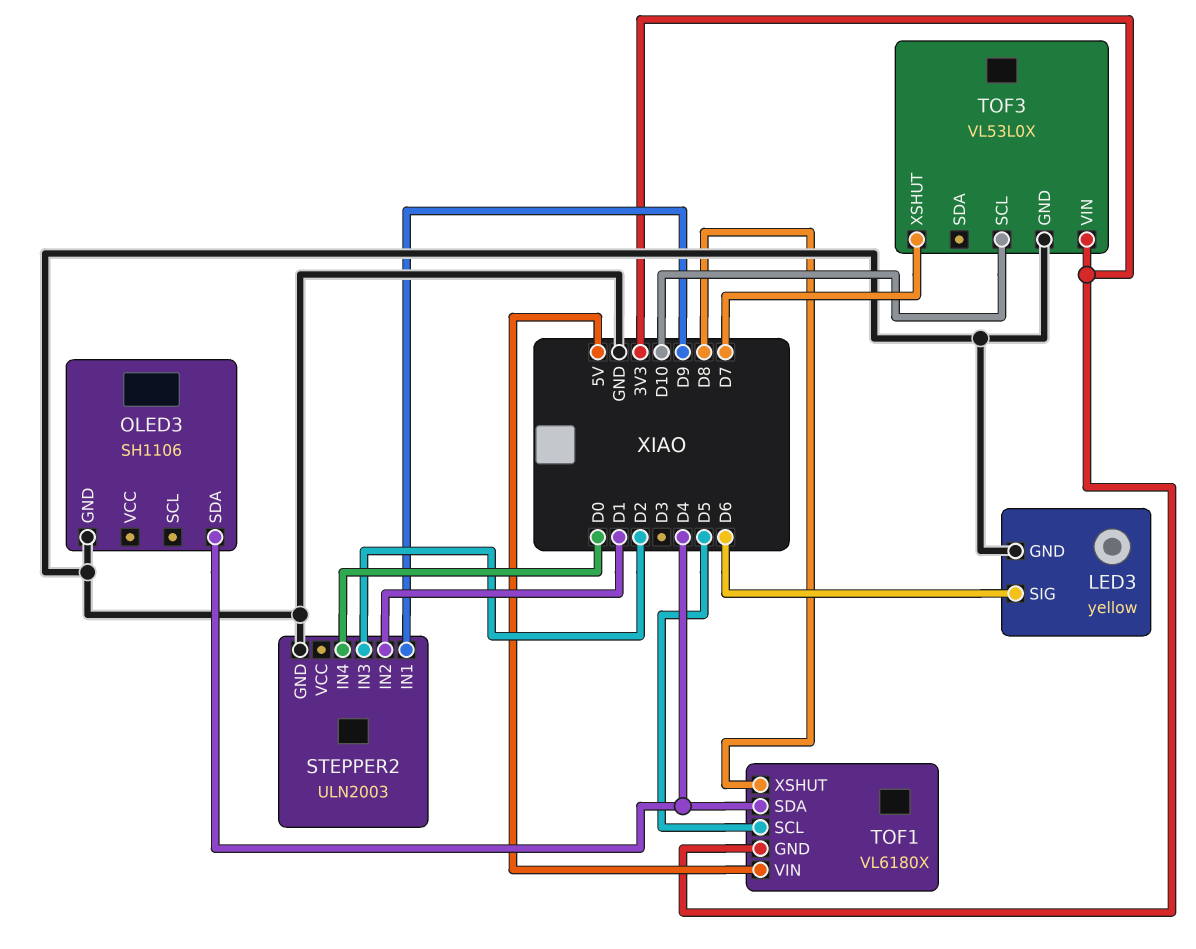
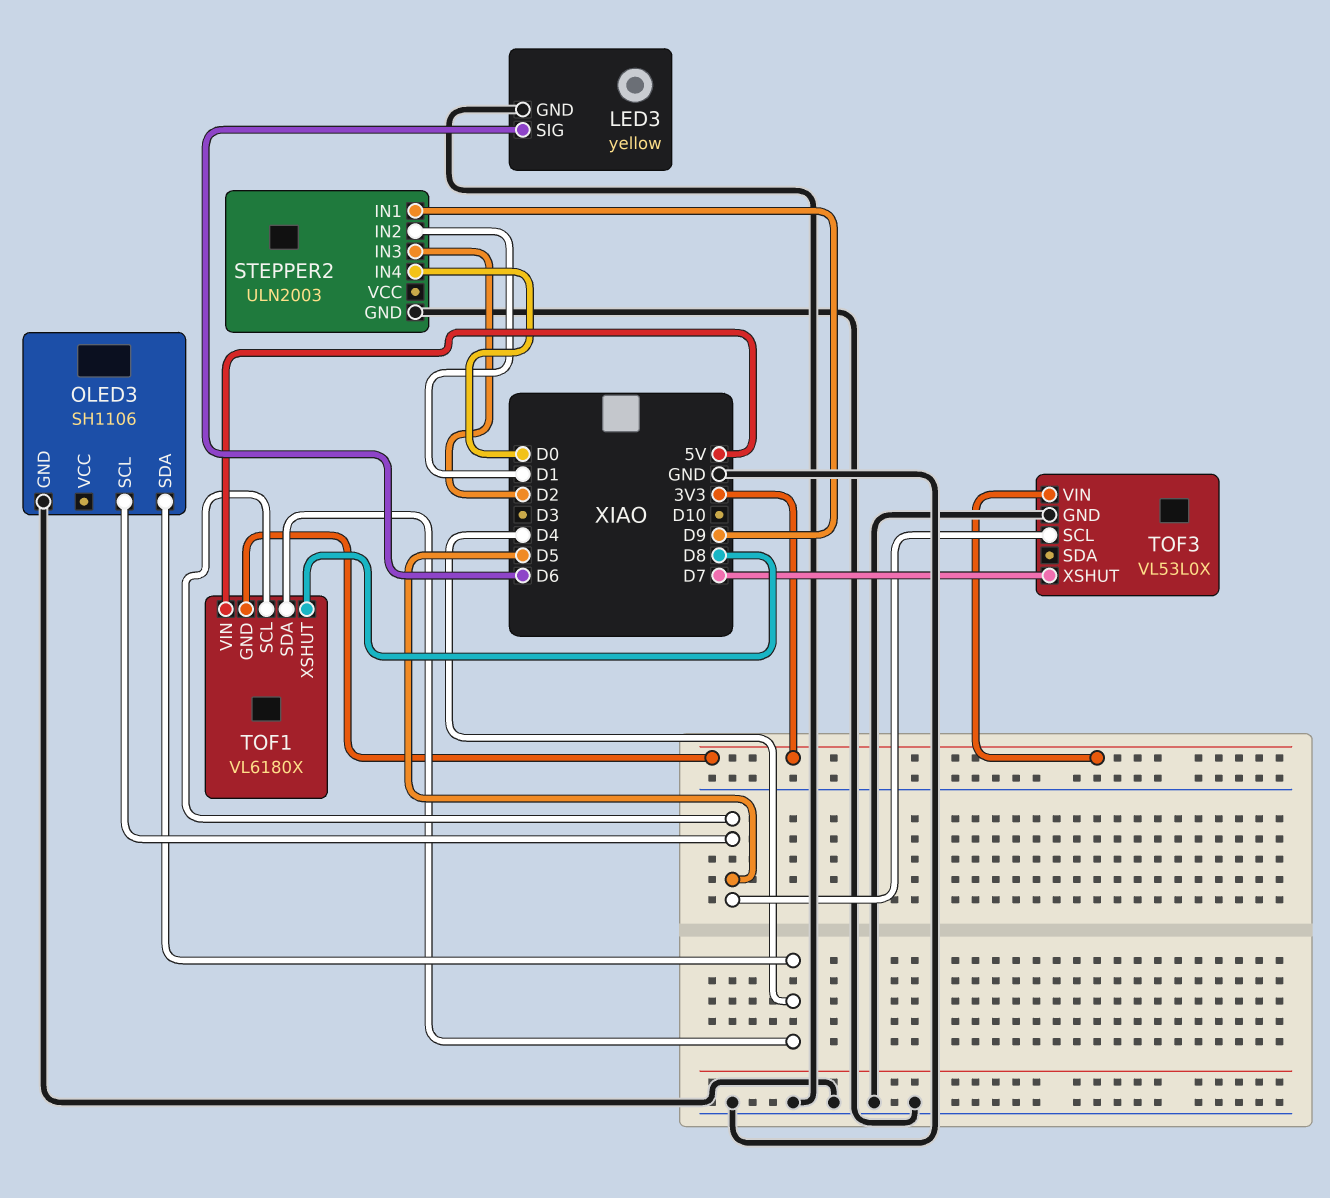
OLED3 pin SCL: none -> D5
TOF3 pin SCL: D10 -> D5

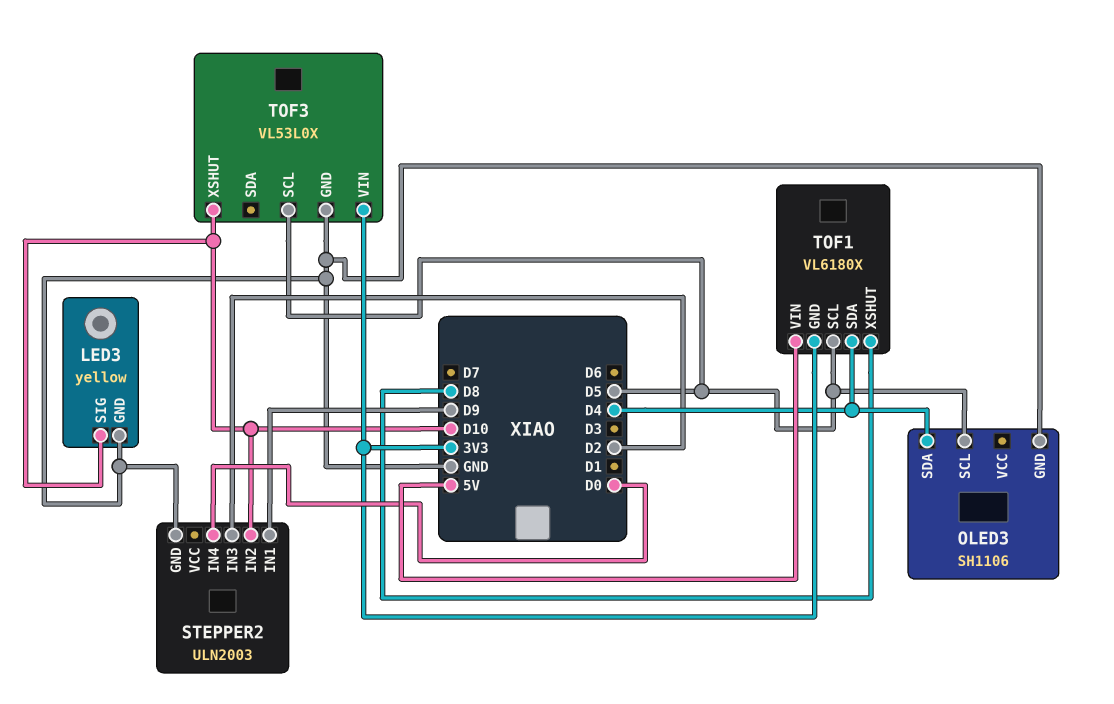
LED3 pin SIG: D6 -> D10
STEPPER2 pin IN2: D1 -> D10
TOF3 pin XSHUT: D7 -> D10

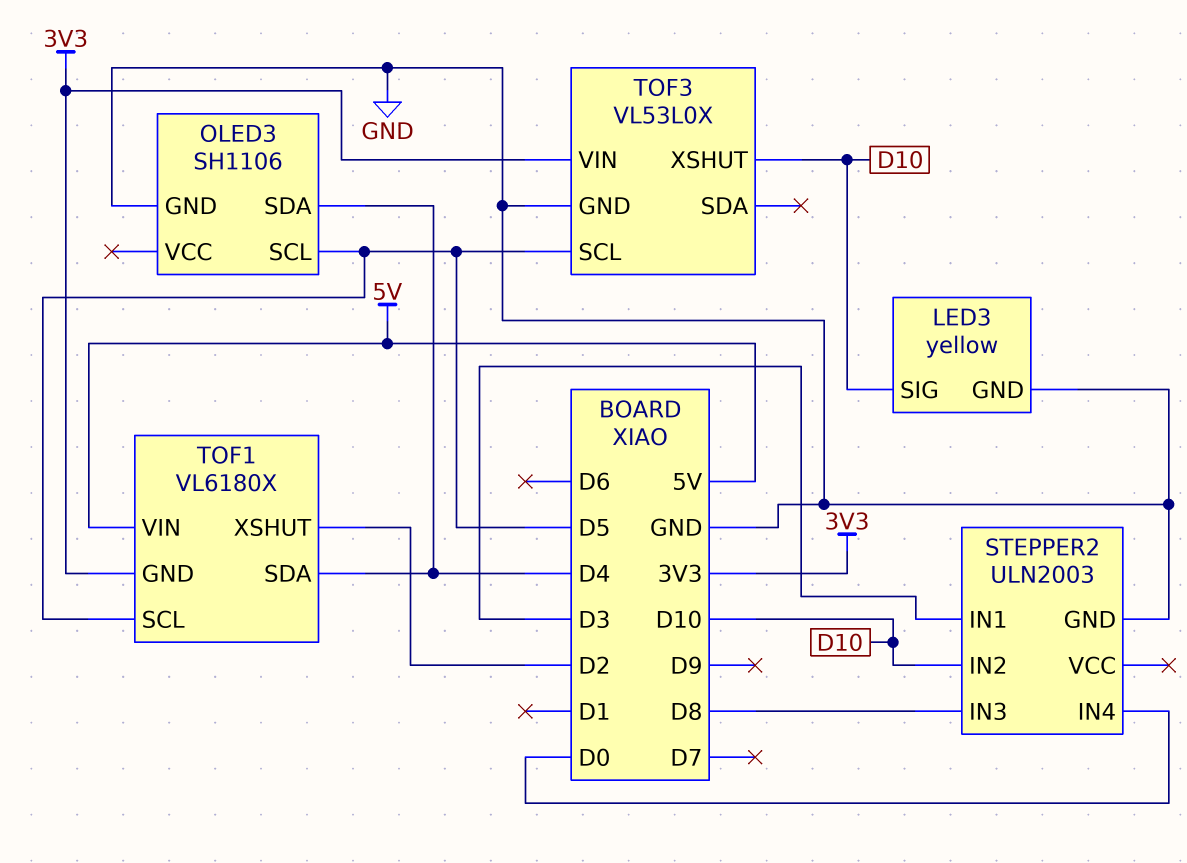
STEPPER2 pin IN1: D9 -> D3
STEPPER2 pin IN3: D2 -> D8
TOF1 pin XSHUT: D8 -> D2

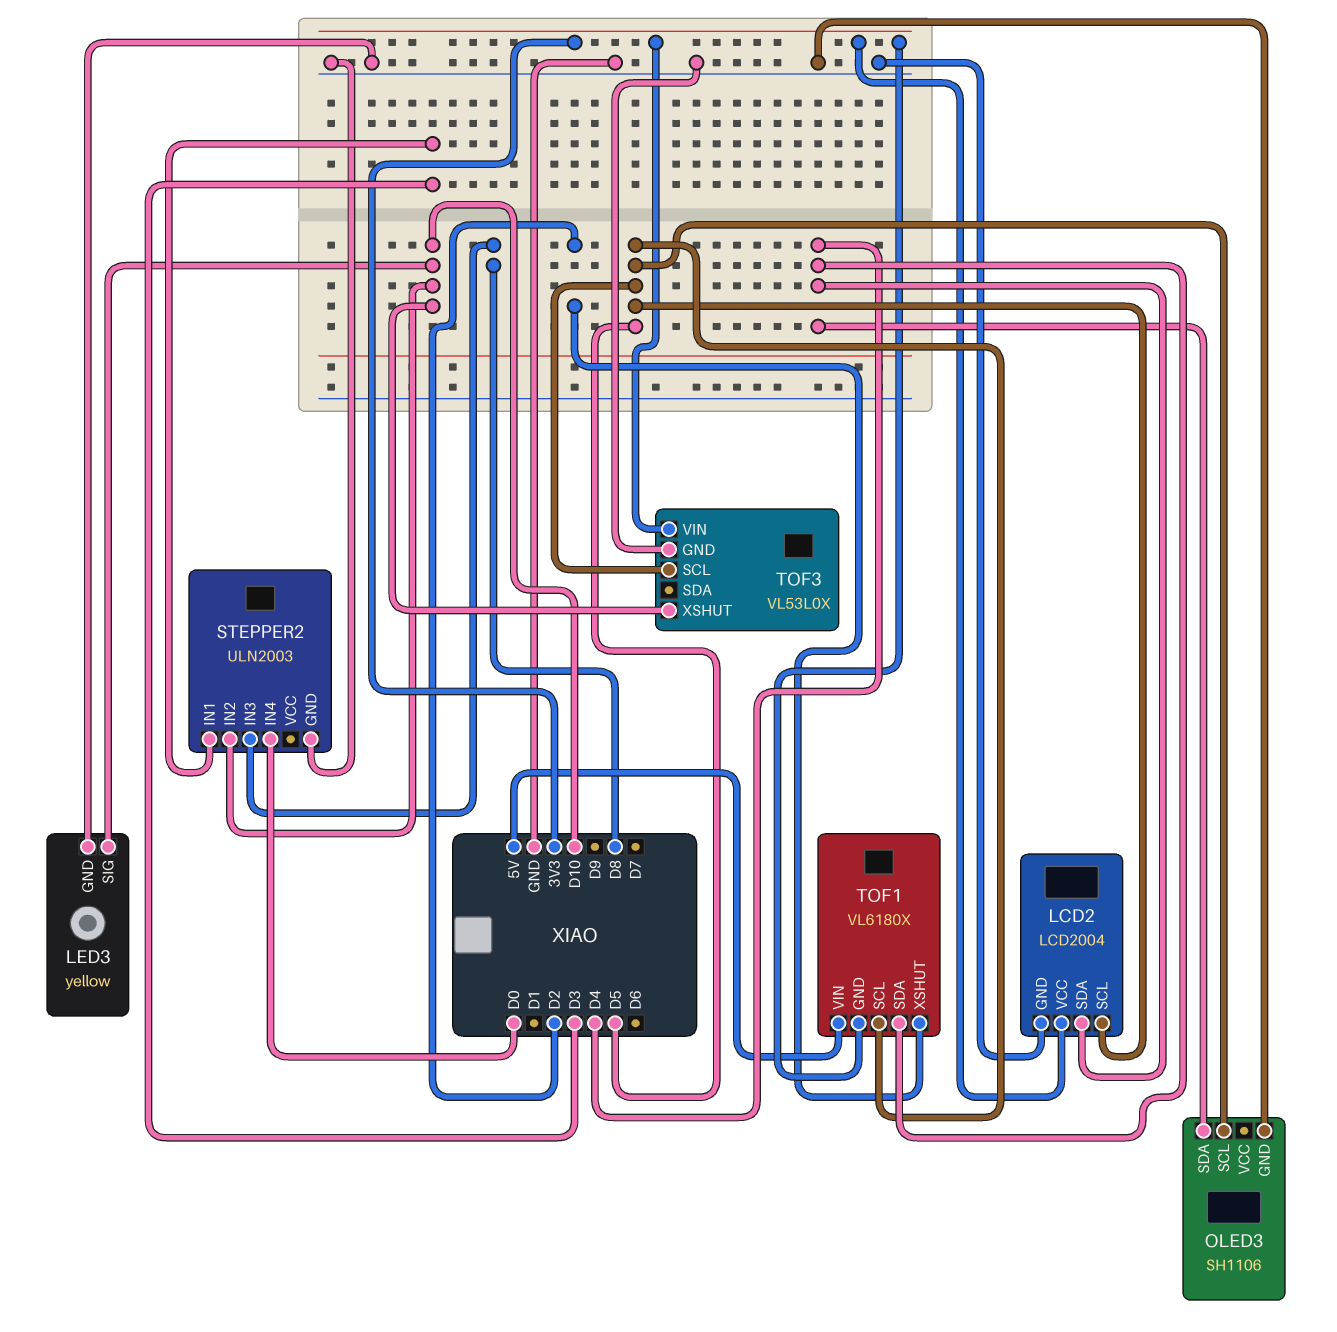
LCD2: none -> LCD2004
LCD2 pin GND: none -> GND
LCD2 pin SCL: none -> D5
LCD2 pin SDA: none -> D4
LCD2 pin VCC: none -> 3V3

# # #

> YOUR INSTRUCTIONS: Exactly how many lines in the data above contain the word "none"? Respond with the number and nothing more.

> TASK ANSWER: 6